| Information |
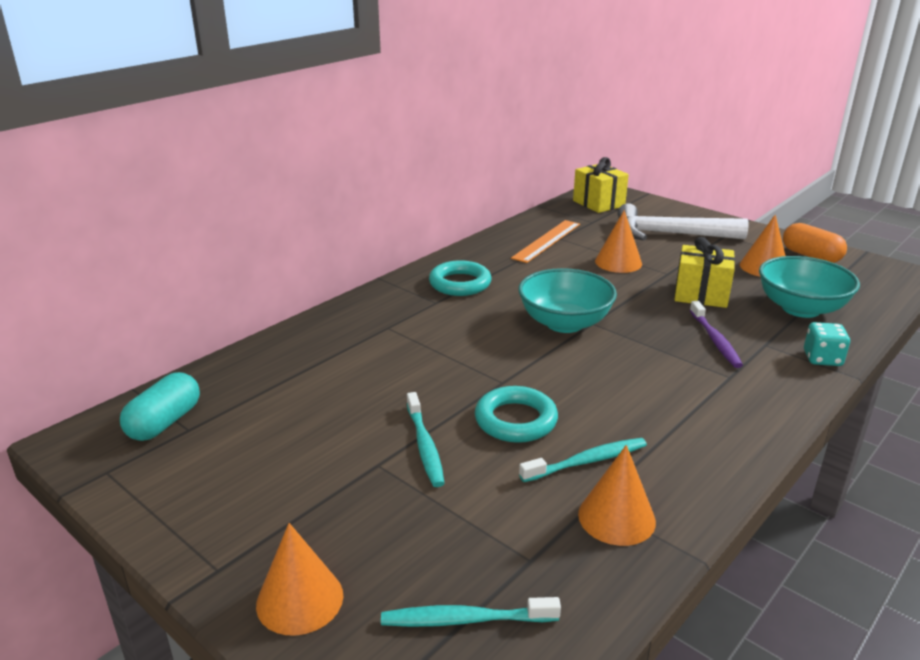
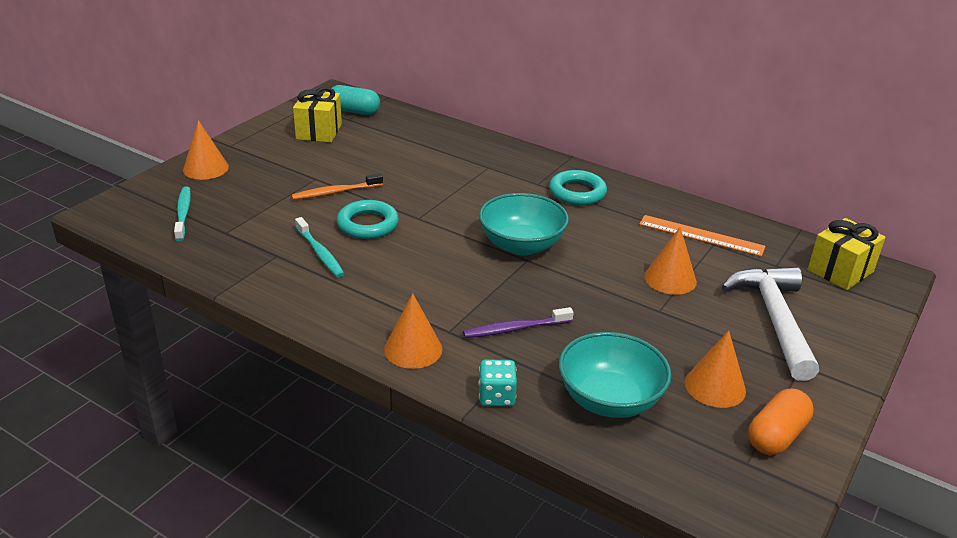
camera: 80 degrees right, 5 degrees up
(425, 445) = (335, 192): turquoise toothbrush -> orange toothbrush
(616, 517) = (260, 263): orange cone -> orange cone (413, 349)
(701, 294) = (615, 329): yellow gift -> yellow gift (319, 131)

...

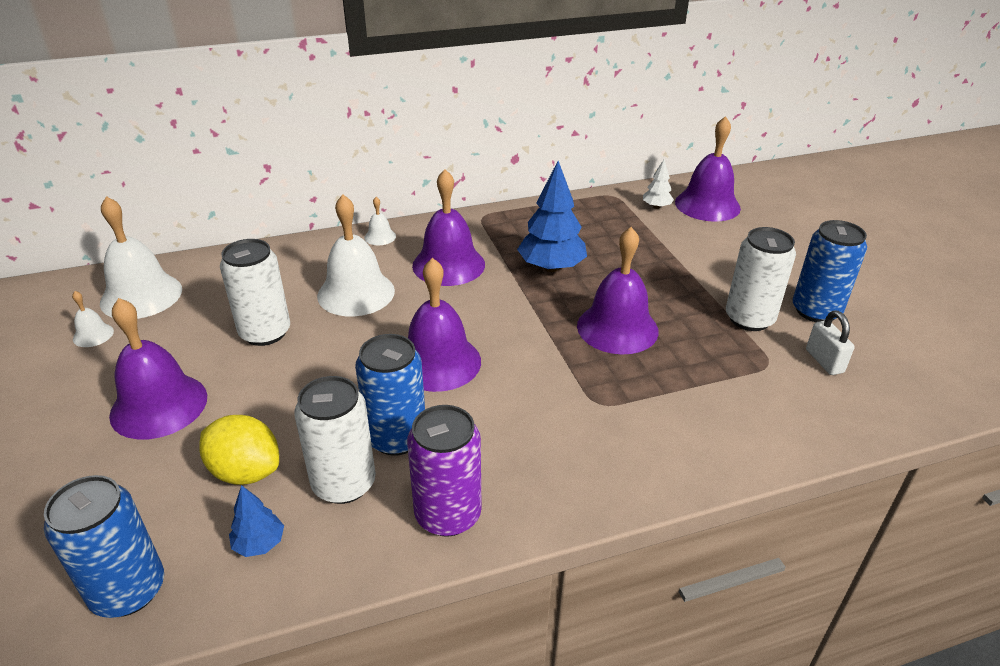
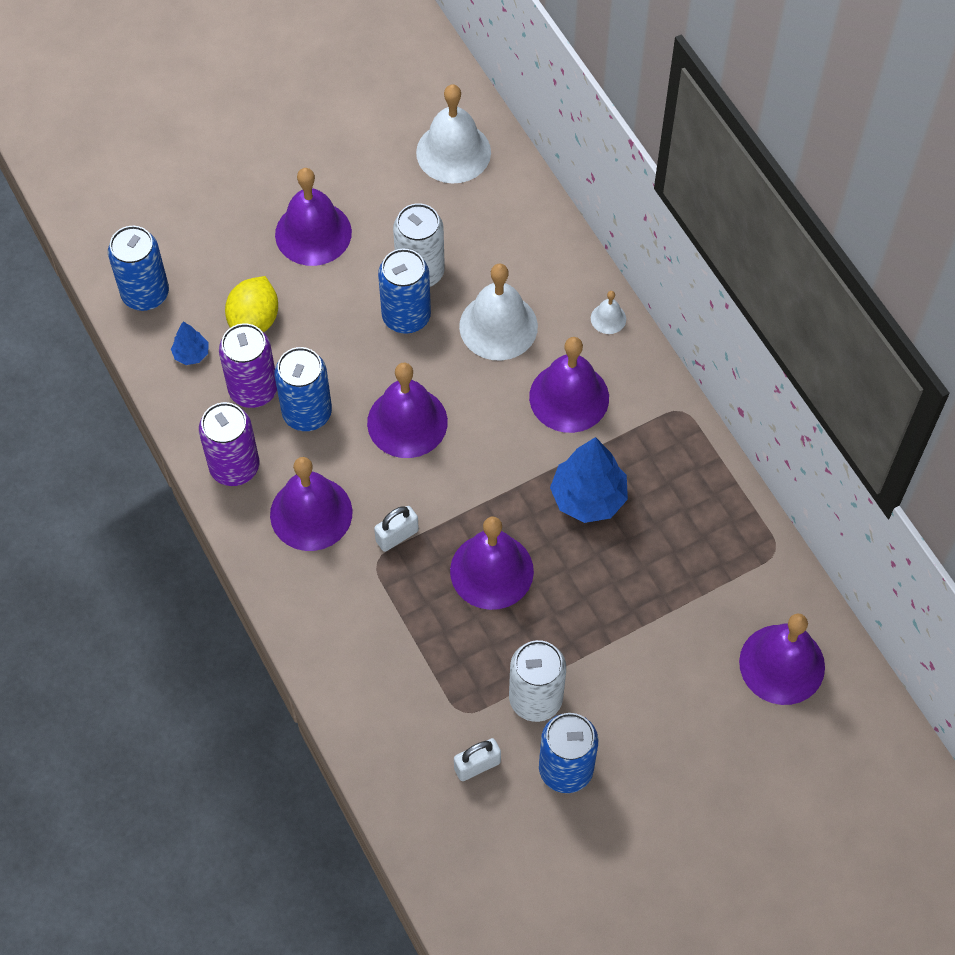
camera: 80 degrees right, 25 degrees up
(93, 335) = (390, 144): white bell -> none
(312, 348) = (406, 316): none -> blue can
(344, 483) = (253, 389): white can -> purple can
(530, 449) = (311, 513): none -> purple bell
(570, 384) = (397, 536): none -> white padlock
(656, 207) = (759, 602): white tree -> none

| Problem to solve |
Look through the listing and extract every line with "bell" in it.

| Solution for this problem |
(93, 335) = (390, 144): white bell -> none
(530, 449) = (311, 513): none -> purple bell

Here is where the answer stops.